[WHAT YOU SHOULD DO]
The full set of entries below, restated word for word and stripped of images, is the expected result.

[SOURCE MATERIAL]
((

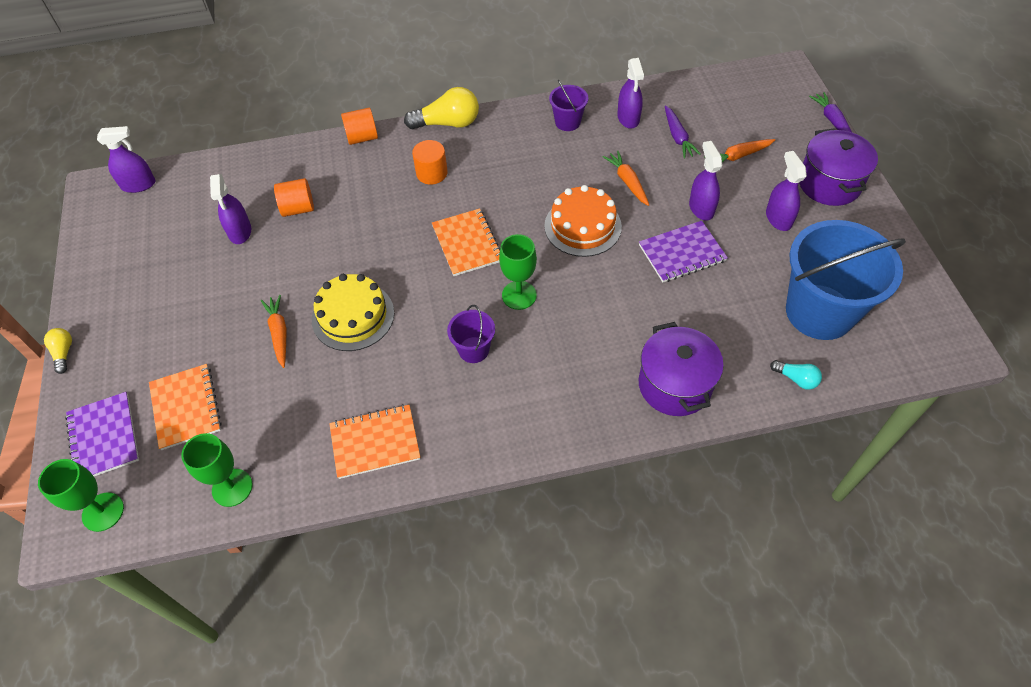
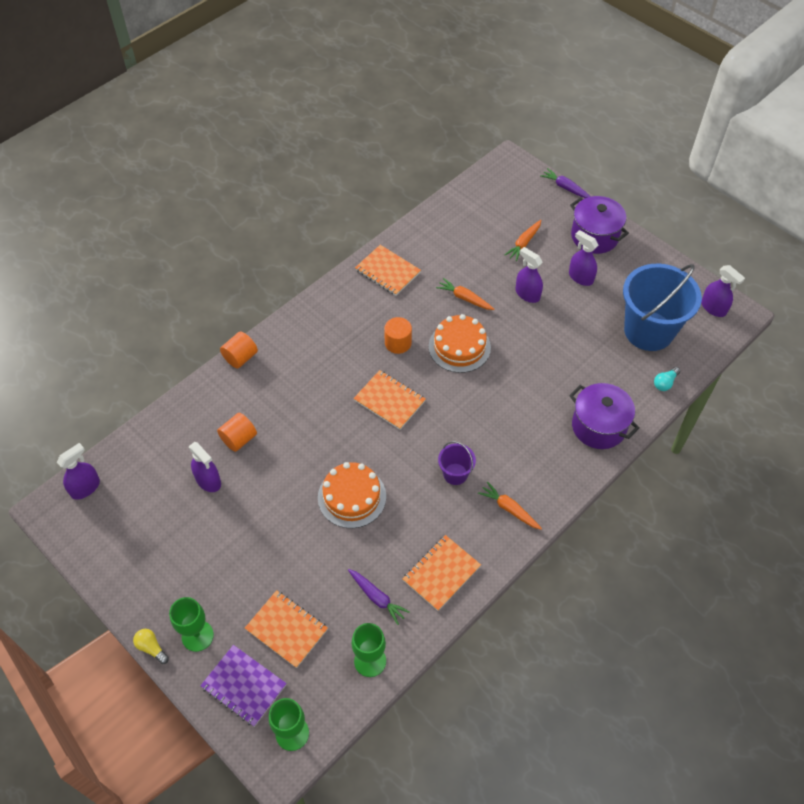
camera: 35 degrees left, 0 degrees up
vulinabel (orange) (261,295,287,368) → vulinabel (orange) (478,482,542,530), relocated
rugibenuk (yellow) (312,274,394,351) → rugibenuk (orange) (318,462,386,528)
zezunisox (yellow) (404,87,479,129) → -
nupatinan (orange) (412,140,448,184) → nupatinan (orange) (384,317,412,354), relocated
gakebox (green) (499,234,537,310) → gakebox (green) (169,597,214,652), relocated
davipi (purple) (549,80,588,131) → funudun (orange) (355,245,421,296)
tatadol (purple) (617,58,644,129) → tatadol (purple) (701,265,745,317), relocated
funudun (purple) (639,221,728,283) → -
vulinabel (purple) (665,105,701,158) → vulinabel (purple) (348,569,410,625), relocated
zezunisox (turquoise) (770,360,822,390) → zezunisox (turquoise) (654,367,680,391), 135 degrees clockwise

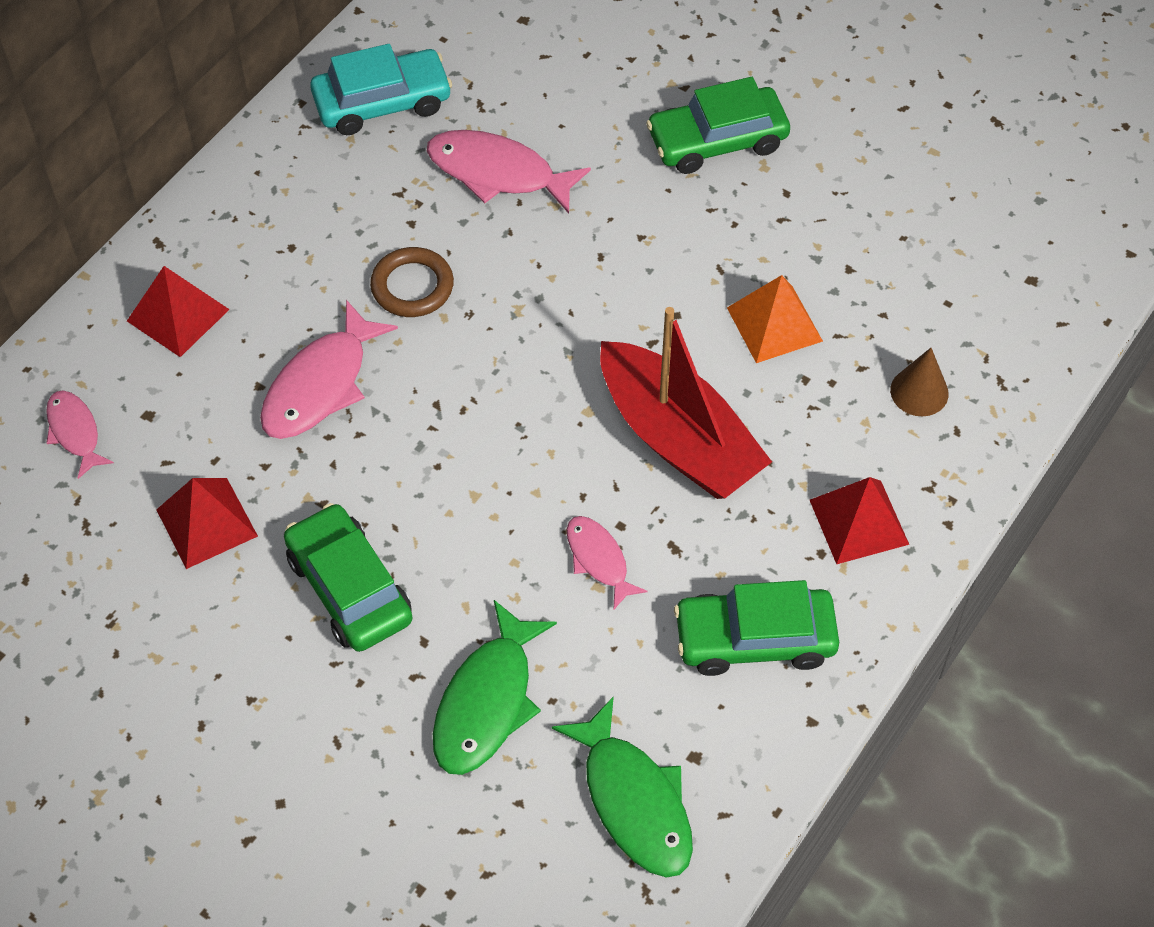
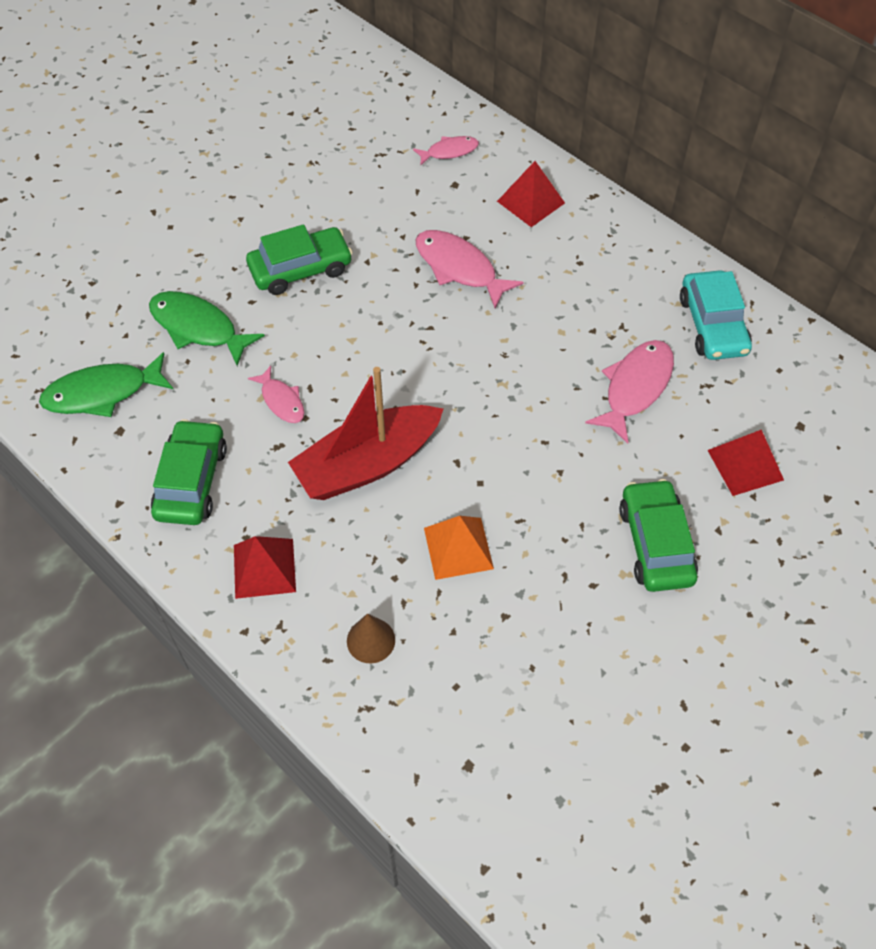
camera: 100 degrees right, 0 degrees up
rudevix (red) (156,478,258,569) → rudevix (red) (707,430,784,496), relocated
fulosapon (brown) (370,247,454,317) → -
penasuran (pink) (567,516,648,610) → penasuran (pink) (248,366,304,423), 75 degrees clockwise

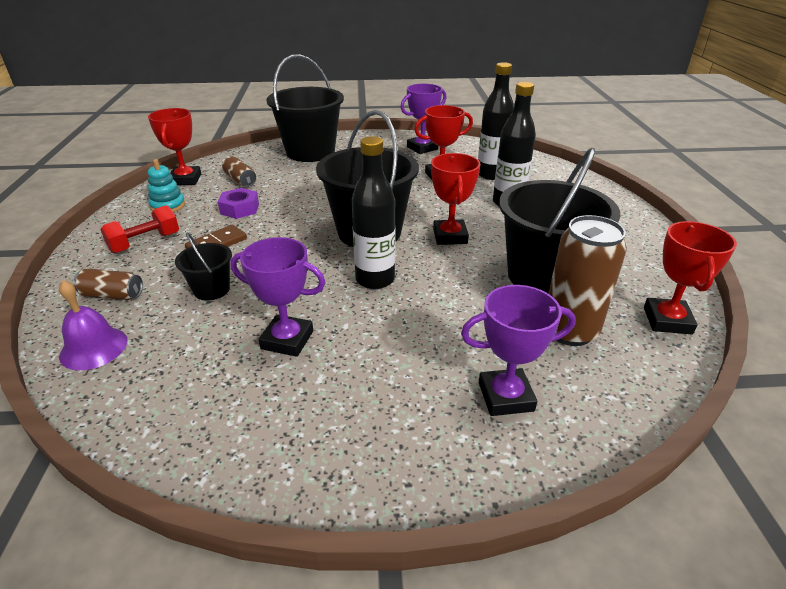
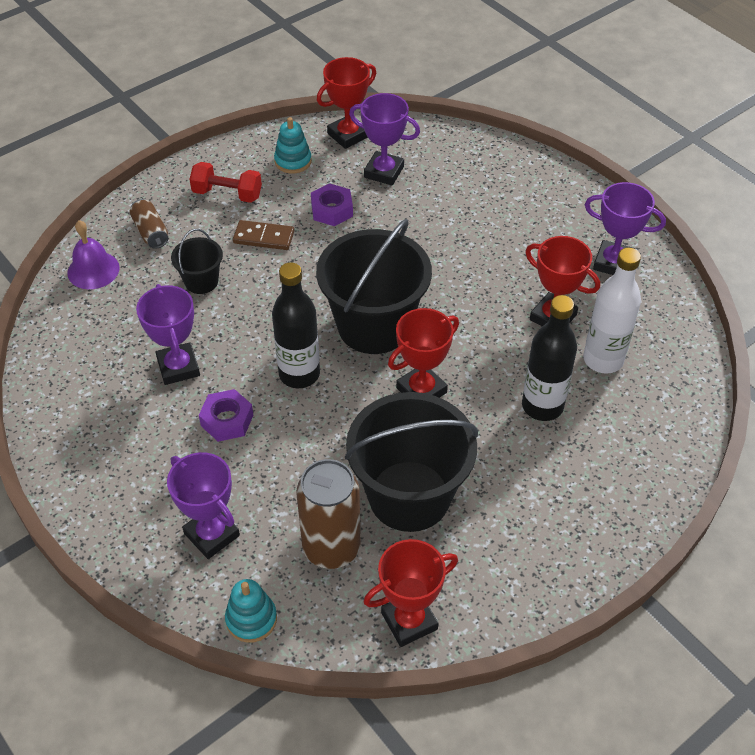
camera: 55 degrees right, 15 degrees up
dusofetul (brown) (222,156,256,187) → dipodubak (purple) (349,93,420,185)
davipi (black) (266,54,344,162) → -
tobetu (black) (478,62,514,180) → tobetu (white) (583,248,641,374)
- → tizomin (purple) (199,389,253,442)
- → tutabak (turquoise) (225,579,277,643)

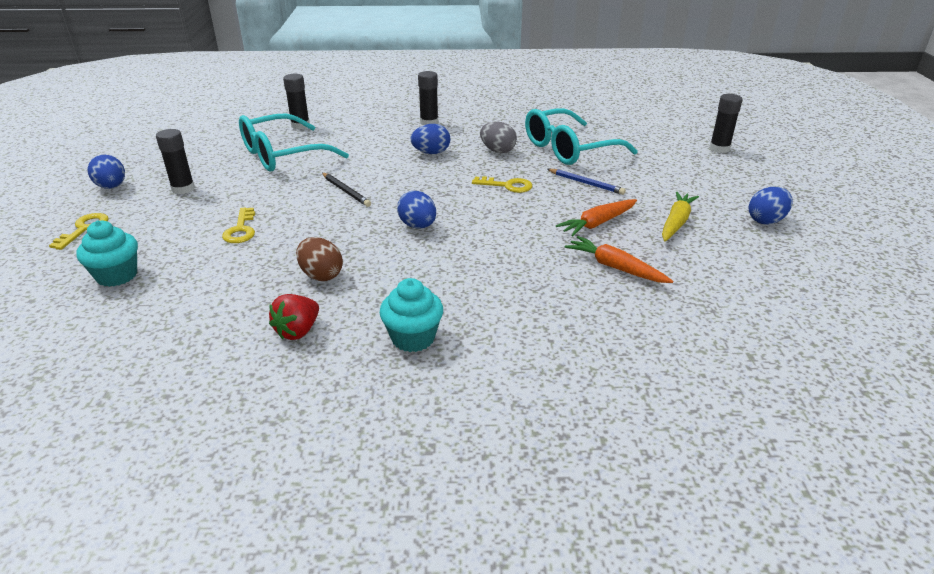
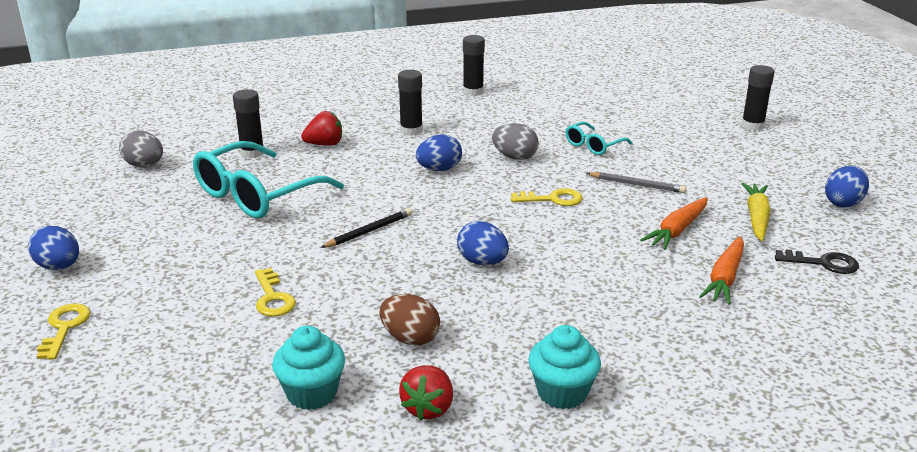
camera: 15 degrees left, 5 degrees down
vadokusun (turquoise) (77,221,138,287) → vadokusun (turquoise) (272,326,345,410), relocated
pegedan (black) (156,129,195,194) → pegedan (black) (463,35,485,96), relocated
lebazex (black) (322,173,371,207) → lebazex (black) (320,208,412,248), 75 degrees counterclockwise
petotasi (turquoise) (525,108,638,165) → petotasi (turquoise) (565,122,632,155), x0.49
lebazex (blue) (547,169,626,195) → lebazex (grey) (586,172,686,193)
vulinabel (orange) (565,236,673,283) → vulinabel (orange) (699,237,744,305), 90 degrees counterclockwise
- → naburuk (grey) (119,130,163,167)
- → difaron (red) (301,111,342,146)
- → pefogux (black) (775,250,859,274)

))

[FINISHED EXERCISE]
camera: 35 degrees left, 0 degrees up
vulinabel (orange) (261,295,287,368) → vulinabel (orange) (478,482,542,530), relocated
rugibenuk (yellow) (312,274,394,351) → rugibenuk (orange) (318,462,386,528)
zezunisox (yellow) (404,87,479,129) → -
nupatinan (orange) (412,140,448,184) → nupatinan (orange) (384,317,412,354), relocated
gakebox (green) (499,234,537,310) → gakebox (green) (169,597,214,652), relocated
davipi (purple) (549,80,588,131) → funudun (orange) (355,245,421,296)
tatadol (purple) (617,58,644,129) → tatadol (purple) (701,265,745,317), relocated
funudun (purple) (639,221,728,283) → -
vulinabel (purple) (665,105,701,158) → vulinabel (purple) (348,569,410,625), relocated
zezunisox (turquoise) (770,360,822,390) → zezunisox (turquoise) (654,367,680,391), 135 degrees clockwise

camera: 100 degrees right, 0 degrees up
rudevix (red) (156,478,258,569) → rudevix (red) (707,430,784,496), relocated
fulosapon (brown) (370,247,454,317) → -
penasuran (pink) (567,516,648,610) → penasuran (pink) (248,366,304,423), 75 degrees clockwise

camera: 55 degrees right, 15 degrees up
dusofetul (brown) (222,156,256,187) → dipodubak (purple) (349,93,420,185)
davipi (black) (266,54,344,162) → -
tobetu (black) (478,62,514,180) → tobetu (white) (583,248,641,374)
- → tizomin (purple) (199,389,253,442)
- → tutabak (turquoise) (225,579,277,643)

camera: 15 degrees left, 5 degrees down
vadokusun (turquoise) (77,221,138,287) → vadokusun (turquoise) (272,326,345,410), relocated
pegedan (black) (156,129,195,194) → pegedan (black) (463,35,485,96), relocated
lebazex (black) (322,173,371,207) → lebazex (black) (320,208,412,248), 75 degrees counterclockwise
petotasi (turquoise) (525,108,638,165) → petotasi (turquoise) (565,122,632,155), x0.49
lebazex (blue) (547,169,626,195) → lebazex (grey) (586,172,686,193)
vulinabel (orange) (565,236,673,283) → vulinabel (orange) (699,237,744,305), 90 degrees counterclockwise
- → naburuk (grey) (119,130,163,167)
- → difaron (red) (301,111,342,146)
- → pefogux (black) (775,250,859,274)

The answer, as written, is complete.